» **Task objective**: Take the material below and output exactly the run of lines from the one containing "green cross: moved 6 px right, 2 px down" down to the one containing "brown arrow: rotated 42 degrees clockwise", with both included.

» **Given data**:
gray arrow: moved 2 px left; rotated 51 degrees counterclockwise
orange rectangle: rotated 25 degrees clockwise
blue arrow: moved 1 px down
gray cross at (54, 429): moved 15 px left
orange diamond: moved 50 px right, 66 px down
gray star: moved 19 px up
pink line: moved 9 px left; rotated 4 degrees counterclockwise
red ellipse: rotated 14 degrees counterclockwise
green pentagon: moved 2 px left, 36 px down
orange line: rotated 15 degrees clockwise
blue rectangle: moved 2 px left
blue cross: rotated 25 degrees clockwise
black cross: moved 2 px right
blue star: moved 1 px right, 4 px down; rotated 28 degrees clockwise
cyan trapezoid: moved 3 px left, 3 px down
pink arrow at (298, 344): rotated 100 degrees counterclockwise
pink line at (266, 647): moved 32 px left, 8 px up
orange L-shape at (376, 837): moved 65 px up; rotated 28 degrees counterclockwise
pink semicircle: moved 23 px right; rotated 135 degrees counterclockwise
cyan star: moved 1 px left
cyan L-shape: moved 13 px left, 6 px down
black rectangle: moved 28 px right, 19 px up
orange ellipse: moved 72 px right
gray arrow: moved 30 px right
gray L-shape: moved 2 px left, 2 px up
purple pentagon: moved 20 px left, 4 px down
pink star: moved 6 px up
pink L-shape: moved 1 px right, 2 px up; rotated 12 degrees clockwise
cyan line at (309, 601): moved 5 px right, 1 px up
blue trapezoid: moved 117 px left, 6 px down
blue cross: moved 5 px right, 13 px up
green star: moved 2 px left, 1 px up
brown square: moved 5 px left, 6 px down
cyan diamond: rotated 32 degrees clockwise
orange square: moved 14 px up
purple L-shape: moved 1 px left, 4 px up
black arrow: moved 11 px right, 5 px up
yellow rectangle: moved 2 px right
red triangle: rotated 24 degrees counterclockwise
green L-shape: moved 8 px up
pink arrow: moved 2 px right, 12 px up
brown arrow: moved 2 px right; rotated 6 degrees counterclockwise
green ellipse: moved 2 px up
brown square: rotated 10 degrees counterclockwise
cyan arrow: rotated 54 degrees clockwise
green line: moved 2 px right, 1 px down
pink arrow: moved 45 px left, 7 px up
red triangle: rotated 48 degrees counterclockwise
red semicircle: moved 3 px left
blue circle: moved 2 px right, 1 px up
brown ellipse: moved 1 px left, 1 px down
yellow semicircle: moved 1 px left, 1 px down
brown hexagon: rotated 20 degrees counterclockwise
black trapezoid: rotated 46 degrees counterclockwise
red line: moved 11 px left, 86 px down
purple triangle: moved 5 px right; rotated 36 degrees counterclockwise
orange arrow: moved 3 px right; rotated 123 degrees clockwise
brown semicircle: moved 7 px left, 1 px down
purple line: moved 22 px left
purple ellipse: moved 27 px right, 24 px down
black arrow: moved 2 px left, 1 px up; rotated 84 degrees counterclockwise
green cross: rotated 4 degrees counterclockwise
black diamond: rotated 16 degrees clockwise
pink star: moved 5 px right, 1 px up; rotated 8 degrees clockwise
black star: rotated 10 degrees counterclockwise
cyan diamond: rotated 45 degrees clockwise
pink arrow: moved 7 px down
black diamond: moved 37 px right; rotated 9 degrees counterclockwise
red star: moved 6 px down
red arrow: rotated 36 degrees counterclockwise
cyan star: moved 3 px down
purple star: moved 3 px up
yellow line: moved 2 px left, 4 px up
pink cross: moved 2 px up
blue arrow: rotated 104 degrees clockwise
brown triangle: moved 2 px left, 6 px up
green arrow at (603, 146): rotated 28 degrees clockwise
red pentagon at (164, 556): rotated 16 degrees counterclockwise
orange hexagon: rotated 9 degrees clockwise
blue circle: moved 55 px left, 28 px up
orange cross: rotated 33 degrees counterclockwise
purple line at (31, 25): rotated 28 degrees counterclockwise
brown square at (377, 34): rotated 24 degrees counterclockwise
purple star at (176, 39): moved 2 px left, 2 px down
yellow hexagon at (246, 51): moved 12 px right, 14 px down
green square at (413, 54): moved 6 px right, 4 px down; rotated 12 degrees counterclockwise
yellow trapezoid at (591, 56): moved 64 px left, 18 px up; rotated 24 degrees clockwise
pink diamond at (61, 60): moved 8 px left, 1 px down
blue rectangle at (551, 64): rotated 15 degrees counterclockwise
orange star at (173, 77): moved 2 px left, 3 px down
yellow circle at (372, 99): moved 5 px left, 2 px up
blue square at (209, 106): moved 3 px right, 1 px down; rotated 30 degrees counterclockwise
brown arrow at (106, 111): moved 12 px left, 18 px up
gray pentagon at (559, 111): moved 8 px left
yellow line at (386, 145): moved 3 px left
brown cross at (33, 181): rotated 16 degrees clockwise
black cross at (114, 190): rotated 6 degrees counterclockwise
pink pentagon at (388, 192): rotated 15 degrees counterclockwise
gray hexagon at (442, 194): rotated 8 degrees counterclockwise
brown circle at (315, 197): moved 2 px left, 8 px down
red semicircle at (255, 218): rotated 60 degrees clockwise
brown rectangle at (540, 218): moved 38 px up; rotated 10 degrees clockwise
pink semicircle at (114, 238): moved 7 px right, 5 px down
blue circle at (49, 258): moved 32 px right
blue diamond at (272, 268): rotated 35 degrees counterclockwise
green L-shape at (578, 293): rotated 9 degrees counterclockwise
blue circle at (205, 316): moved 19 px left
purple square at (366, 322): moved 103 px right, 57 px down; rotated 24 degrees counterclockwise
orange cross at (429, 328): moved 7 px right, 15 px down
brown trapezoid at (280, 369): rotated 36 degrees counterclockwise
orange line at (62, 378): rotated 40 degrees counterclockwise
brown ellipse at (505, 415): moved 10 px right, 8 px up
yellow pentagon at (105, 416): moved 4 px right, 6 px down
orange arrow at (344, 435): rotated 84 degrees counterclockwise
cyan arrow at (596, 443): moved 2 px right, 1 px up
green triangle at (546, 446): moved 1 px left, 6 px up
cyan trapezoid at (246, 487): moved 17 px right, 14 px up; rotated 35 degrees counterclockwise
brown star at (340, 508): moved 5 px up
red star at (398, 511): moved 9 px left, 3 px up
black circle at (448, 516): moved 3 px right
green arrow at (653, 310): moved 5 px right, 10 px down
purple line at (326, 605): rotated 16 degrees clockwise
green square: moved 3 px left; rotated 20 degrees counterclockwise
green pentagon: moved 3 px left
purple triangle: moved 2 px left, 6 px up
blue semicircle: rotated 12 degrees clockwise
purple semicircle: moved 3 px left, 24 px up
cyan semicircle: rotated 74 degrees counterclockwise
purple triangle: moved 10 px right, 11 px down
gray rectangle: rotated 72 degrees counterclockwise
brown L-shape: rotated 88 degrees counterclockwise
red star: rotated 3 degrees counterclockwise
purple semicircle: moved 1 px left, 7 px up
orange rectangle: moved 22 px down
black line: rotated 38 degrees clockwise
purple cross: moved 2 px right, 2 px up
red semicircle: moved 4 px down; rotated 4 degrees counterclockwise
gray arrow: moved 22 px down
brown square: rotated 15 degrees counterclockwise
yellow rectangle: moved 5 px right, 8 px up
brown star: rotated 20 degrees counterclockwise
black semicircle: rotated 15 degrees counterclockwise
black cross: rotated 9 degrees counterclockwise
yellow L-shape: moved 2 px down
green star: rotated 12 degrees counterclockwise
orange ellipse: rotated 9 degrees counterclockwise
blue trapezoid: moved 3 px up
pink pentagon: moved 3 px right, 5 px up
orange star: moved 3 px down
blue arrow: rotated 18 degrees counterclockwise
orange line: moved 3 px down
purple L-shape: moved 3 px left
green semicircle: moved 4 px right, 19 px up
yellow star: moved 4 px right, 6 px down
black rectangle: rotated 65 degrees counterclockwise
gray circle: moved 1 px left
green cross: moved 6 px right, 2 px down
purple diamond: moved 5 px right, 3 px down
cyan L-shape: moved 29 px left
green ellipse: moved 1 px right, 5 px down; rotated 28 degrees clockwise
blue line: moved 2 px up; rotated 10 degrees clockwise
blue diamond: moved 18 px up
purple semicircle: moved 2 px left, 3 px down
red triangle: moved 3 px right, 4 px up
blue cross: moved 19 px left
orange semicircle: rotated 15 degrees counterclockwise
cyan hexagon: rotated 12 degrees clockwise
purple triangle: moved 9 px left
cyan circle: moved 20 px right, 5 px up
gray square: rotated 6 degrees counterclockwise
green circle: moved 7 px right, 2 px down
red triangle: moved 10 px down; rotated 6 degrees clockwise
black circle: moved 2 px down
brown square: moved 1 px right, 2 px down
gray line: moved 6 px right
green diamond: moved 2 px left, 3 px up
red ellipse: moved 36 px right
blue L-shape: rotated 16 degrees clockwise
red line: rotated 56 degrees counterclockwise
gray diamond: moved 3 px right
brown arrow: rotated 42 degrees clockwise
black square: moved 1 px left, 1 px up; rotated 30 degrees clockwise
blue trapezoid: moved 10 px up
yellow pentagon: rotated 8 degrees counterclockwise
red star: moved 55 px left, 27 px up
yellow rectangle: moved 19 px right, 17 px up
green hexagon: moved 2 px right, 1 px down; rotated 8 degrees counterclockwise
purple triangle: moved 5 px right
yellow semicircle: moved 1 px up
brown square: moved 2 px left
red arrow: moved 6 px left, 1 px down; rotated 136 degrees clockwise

» **Written response**:
green cross: moved 6 px right, 2 px down
purple diamond: moved 5 px right, 3 px down
cyan L-shape: moved 29 px left
green ellipse: moved 1 px right, 5 px down; rotated 28 degrees clockwise
blue line: moved 2 px up; rotated 10 degrees clockwise
blue diamond: moved 18 px up
purple semicircle: moved 2 px left, 3 px down
red triangle: moved 3 px right, 4 px up
blue cross: moved 19 px left
orange semicircle: rotated 15 degrees counterclockwise
cyan hexagon: rotated 12 degrees clockwise
purple triangle: moved 9 px left
cyan circle: moved 20 px right, 5 px up
gray square: rotated 6 degrees counterclockwise
green circle: moved 7 px right, 2 px down
red triangle: moved 10 px down; rotated 6 degrees clockwise
black circle: moved 2 px down
brown square: moved 1 px right, 2 px down
gray line: moved 6 px right
green diamond: moved 2 px left, 3 px up
red ellipse: moved 36 px right
blue L-shape: rotated 16 degrees clockwise
red line: rotated 56 degrees counterclockwise
gray diamond: moved 3 px right
brown arrow: rotated 42 degrees clockwise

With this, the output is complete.